• What needs to be done: Which lines of the data contain the string "yellow"? Copy every one of them.

• Provided data:
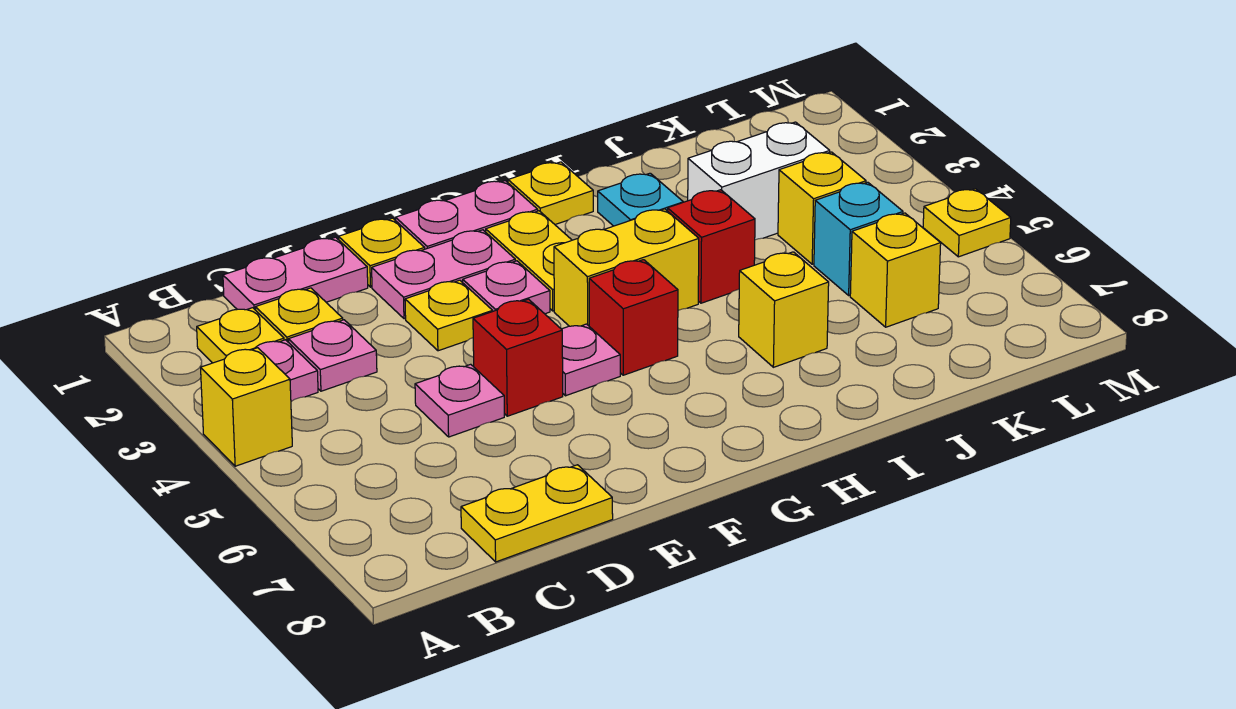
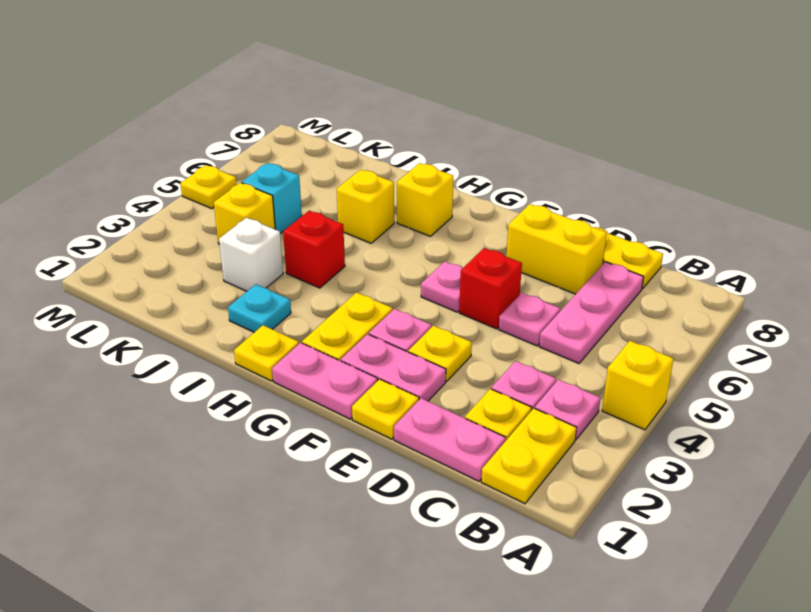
yellow plate B2 level 1 -> yellow plate B1:B2 level 1
none -> pink plate C5:C7 level 1
yellow brick G4:H4 level 1 -> yellow brick D7:E7 level 1
red brick G5 level 1 -> none
white brick J3:K3 level 1 -> white brick J3 level 1
yellow brick K6 level 1 -> yellow brick H7 level 1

• Answer to this exercise:
yellow plate B2 level 1 -> yellow plate B1:B2 level 1
yellow brick G4:H4 level 1 -> yellow brick D7:E7 level 1
yellow brick K6 level 1 -> yellow brick H7 level 1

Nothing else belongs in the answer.